◆ What is needed ◆
All of the data should be reproduced word for word, though its pictures must be omitted.

◆ Collected material ◆
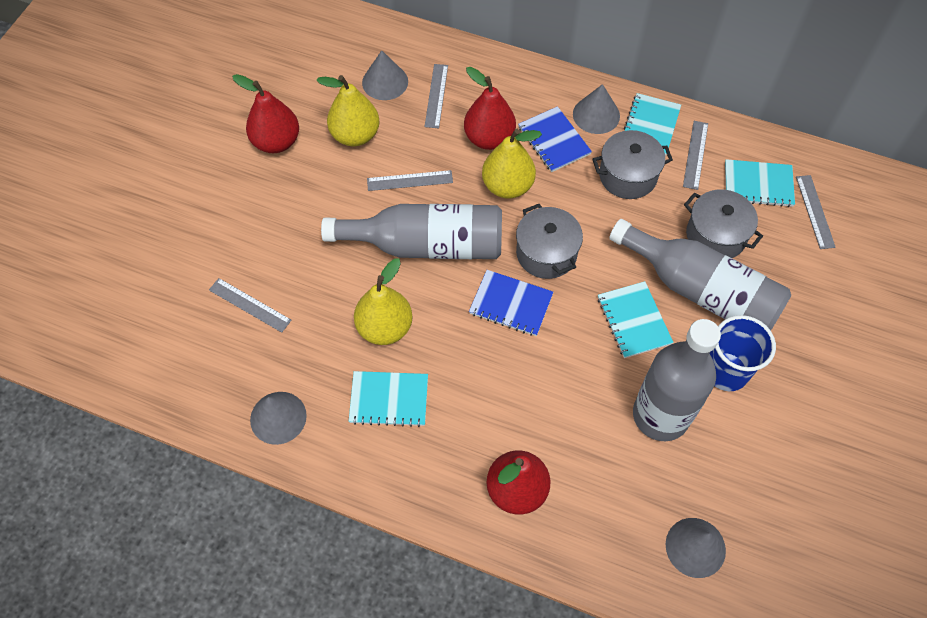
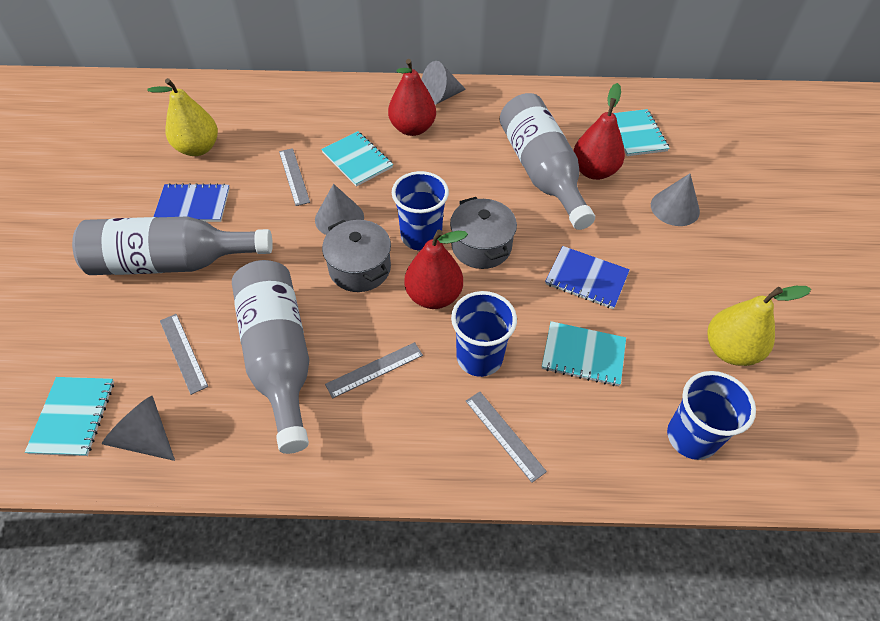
blue cup: 1 -> 3
grey pot: 3 -> 2
grey ruler: 5 -> 4
yellow pear: 3 -> 2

◆ The completed task ◆
blue cup: 1 -> 3
grey pot: 3 -> 2
grey ruler: 5 -> 4
yellow pear: 3 -> 2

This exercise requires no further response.